__INSTRUCTIONS TO FOLLOW__.
Collect from the data below each line with "black".

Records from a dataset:
==================================================

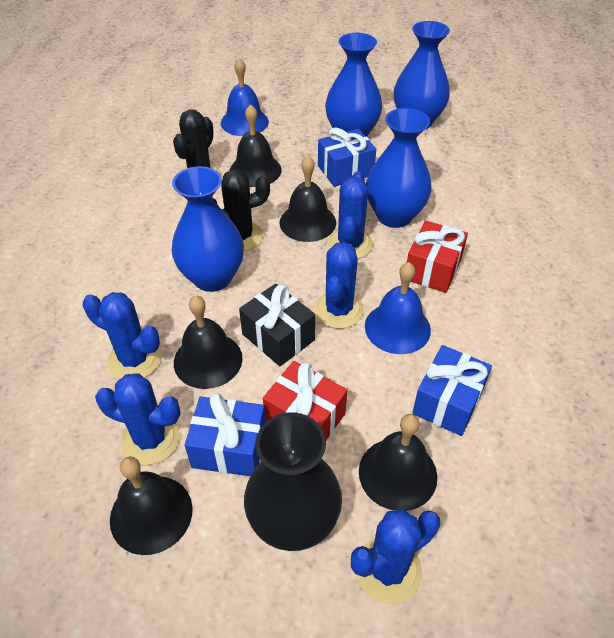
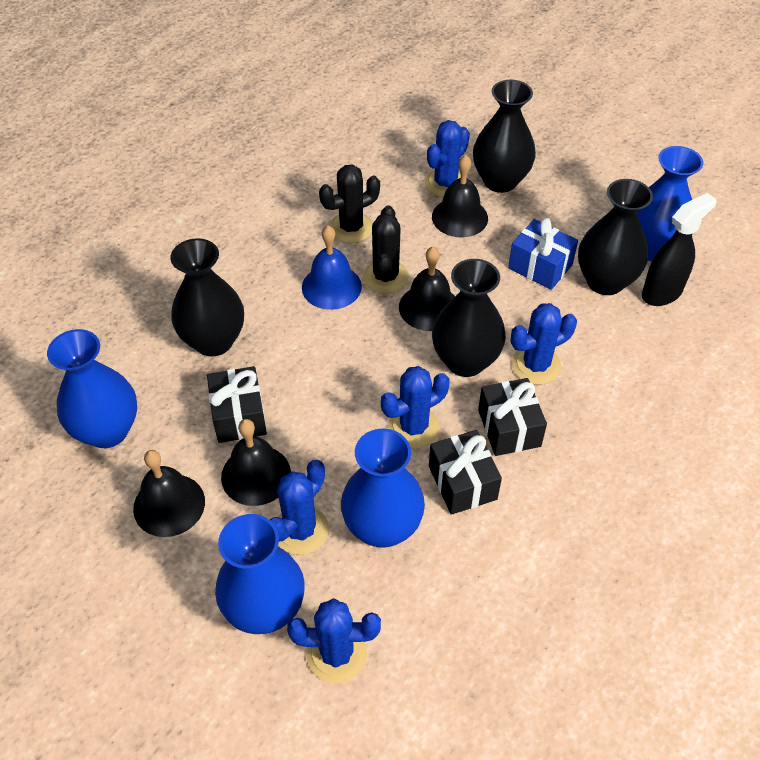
black bell: 5 -> 4
black gift: 1 -> 3
black spray bottle: 0 -> 1
black vase: 1 -> 4
blue bell: 2 -> 1
blue gift: 3 -> 1
red gift: 2 -> 0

==================================================

__ANSWER FOR THIS EXERCISE__.
black bell: 5 -> 4
black gift: 1 -> 3
black spray bottle: 0 -> 1
black vase: 1 -> 4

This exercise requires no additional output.